Word and element locating data:
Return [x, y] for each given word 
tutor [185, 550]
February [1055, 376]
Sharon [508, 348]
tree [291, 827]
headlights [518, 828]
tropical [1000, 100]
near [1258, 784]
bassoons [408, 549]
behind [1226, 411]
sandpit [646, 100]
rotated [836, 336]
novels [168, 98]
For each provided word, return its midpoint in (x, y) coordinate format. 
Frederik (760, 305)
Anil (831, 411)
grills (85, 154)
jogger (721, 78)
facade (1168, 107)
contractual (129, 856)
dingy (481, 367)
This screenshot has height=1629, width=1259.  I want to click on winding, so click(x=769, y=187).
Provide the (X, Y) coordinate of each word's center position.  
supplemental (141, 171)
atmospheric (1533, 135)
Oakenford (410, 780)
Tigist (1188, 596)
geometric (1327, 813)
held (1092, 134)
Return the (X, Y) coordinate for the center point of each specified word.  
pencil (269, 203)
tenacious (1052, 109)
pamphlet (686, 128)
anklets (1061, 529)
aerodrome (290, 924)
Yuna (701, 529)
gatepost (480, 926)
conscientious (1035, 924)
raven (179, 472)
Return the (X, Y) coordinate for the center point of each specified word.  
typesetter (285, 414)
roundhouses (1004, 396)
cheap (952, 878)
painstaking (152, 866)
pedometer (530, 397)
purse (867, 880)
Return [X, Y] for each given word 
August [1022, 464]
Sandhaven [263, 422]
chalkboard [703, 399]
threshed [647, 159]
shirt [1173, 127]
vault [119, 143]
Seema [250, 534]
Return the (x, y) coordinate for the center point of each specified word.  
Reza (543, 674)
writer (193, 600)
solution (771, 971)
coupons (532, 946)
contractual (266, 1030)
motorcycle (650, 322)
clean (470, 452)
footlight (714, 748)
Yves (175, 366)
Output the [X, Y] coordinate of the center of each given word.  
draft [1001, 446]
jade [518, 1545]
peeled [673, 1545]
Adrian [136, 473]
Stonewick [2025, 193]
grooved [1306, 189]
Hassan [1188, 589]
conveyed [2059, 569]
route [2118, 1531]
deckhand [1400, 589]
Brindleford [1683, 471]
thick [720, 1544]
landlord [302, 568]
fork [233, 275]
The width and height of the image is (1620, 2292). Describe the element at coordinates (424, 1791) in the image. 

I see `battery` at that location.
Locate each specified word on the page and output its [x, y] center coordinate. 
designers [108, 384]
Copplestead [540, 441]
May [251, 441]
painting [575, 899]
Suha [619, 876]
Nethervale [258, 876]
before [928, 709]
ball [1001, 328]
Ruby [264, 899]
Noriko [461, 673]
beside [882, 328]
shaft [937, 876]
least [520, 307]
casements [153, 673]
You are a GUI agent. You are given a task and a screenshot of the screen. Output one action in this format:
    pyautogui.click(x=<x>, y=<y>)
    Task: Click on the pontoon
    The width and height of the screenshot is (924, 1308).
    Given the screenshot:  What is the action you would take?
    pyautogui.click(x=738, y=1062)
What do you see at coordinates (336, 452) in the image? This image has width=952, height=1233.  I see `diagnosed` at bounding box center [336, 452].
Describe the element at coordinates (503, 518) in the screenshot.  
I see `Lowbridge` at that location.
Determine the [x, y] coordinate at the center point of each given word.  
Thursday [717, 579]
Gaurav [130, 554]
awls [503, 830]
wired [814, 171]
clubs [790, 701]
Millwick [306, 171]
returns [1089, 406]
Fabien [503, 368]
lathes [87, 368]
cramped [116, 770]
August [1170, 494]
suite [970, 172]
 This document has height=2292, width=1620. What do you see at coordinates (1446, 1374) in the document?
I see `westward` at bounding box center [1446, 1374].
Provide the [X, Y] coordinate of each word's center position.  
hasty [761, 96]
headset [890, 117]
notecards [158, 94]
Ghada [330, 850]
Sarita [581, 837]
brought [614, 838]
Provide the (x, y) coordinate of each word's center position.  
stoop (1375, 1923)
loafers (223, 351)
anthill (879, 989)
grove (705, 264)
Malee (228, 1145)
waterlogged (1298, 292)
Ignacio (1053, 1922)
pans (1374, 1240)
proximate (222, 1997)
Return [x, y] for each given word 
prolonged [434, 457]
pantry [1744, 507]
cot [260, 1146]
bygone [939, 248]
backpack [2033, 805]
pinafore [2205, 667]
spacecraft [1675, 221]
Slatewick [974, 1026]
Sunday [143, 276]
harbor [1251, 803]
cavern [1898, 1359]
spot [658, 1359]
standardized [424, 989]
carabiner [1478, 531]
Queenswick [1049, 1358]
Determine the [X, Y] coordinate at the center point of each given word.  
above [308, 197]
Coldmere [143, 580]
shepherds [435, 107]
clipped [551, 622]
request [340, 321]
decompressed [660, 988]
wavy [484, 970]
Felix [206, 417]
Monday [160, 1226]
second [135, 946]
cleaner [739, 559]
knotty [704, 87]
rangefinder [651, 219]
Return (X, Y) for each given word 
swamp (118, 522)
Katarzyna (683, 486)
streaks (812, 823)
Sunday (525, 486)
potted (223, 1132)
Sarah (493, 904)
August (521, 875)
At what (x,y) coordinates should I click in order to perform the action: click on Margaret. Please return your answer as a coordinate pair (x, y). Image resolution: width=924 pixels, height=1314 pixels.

▶ _Problem details_: Change every instance of "center point" to "midpoint" in the rows above, leaving everything else unchanged.

▶ _Solution for this task_:
Return [x, y] for each given word 
tutor [185, 550]
February [1055, 376]
Sharon [508, 348]
tree [291, 827]
headlights [518, 828]
tropical [1000, 100]
near [1258, 784]
bassoons [408, 549]
behind [1226, 411]
sandpit [646, 100]
rotated [836, 336]
novels [168, 98]
For each provided word, return its midpoint in (x, y) coordinate format. 
Frederik (760, 305)
Anil (831, 411)
grills (85, 154)
jogger (721, 78)
facade (1168, 107)
contractual (129, 856)
dingy (481, 367)
This screenshot has height=1629, width=1259.  I want to click on winding, so click(x=769, y=187).
Provide the (X, Y) coordinate of each word's center position.  
supplemental (141, 171)
atmospheric (1533, 135)
Oakenford (410, 780)
Tigist (1188, 596)
geometric (1327, 813)
held (1092, 134)
Return the (X, Y) coordinate for the midpoint of each specified word.  
pencil (269, 203)
tenacious (1052, 109)
pamphlet (686, 128)
anklets (1061, 529)
aerodrome (290, 924)
Yuna (701, 529)
gatepost (480, 926)
conscientious (1035, 924)
raven (179, 472)
Return the (X, Y) coordinate for the midpoint of each specified word.  
typesetter (285, 414)
roundhouses (1004, 396)
cheap (952, 878)
painstaking (152, 866)
pedometer (530, 397)
purse (867, 880)
Return [X, Y] for each given word 
August [1022, 464]
Sandhaven [263, 422]
chalkboard [703, 399]
threshed [647, 159]
shirt [1173, 127]
vault [119, 143]
Seema [250, 534]
Return the (x, y) coordinate for the midpoint of each specified word.  
Reza (543, 674)
writer (193, 600)
solution (771, 971)
coupons (532, 946)
contractual (266, 1030)
motorcycle (650, 322)
clean (470, 452)
footlight (714, 748)
Yves (175, 366)
Output the [X, Y] coordinate of the center of each given word.  
draft [1001, 446]
jade [518, 1545]
peeled [673, 1545]
Adrian [136, 473]
Stonewick [2025, 193]
grooved [1306, 189]
Hassan [1188, 589]
conveyed [2059, 569]
route [2118, 1531]
deckhand [1400, 589]
Brindleford [1683, 471]
thick [720, 1544]
landlord [302, 568]
fork [233, 275]
The width and height of the image is (1620, 2292). Describe the element at coordinates (424, 1791) in the image. 

I see `battery` at that location.
Locate each specified word on the page and output its [x, y] center coordinate. 
designers [108, 384]
Copplestead [540, 441]
May [251, 441]
painting [575, 899]
Suha [619, 876]
Nethervale [258, 876]
before [928, 709]
ball [1001, 328]
Ruby [264, 899]
Noriko [461, 673]
beside [882, 328]
shaft [937, 876]
least [520, 307]
casements [153, 673]
You are a GUI agent. You are given a task and a screenshot of the screen. Output one action in this format:
    pyautogui.click(x=<x>, y=<y>)
    Task: Click on the pontoon
    The width and height of the screenshot is (924, 1308).
    Given the screenshot:  What is the action you would take?
    pyautogui.click(x=738, y=1062)
What do you see at coordinates (336, 452) in the image? This image has width=952, height=1233.  I see `diagnosed` at bounding box center [336, 452].
Describe the element at coordinates (503, 518) in the screenshot.  
I see `Lowbridge` at that location.
Determine the [x, y] coordinate at the midpoint of each given word.  
Thursday [717, 579]
Gaurav [130, 554]
awls [503, 830]
wired [814, 171]
clubs [790, 701]
Millwick [306, 171]
returns [1089, 406]
Fabien [503, 368]
lathes [87, 368]
cramped [116, 770]
August [1170, 494]
suite [970, 172]
 This document has height=2292, width=1620. What do you see at coordinates (1446, 1374) in the document?
I see `westward` at bounding box center [1446, 1374].
Provide the [X, Y] coordinate of each word's center position.  
hasty [761, 96]
headset [890, 117]
notecards [158, 94]
Ghada [330, 850]
Sarita [581, 837]
brought [614, 838]
Provide the (x, y) coordinate of each word's center position.  
stoop (1375, 1923)
loafers (223, 351)
anthill (879, 989)
grove (705, 264)
Malee (228, 1145)
waterlogged (1298, 292)
Ignacio (1053, 1922)
pans (1374, 1240)
proximate (222, 1997)
Return [x, y] for each given word 
prolonged [434, 457]
pantry [1744, 507]
cot [260, 1146]
bygone [939, 248]
backpack [2033, 805]
pinafore [2205, 667]
spacecraft [1675, 221]
Slatewick [974, 1026]
Sunday [143, 276]
harbor [1251, 803]
cavern [1898, 1359]
spot [658, 1359]
standardized [424, 989]
carabiner [1478, 531]
Queenswick [1049, 1358]
Determine the [X, Y] coordinate at the midpoint of each given word.  
above [308, 197]
Coldmere [143, 580]
shepherds [435, 107]
clipped [551, 622]
request [340, 321]
decompressed [660, 988]
wavy [484, 970]
Felix [206, 417]
Monday [160, 1226]
second [135, 946]
cleaner [739, 559]
knotty [704, 87]
rangefinder [651, 219]
Return (X, Y) for each given word 
swamp (118, 522)
Katarzyna (683, 486)
streaks (812, 823)
Sunday (525, 486)
potted (223, 1132)
Sarah (493, 904)
August (521, 875)
At what (x,y) coordinates should I click in order to perform the action: click on Margaret. Please return your answer as a coordinate pair (x, y). Image resolution: width=924 pixels, height=1314 pixels.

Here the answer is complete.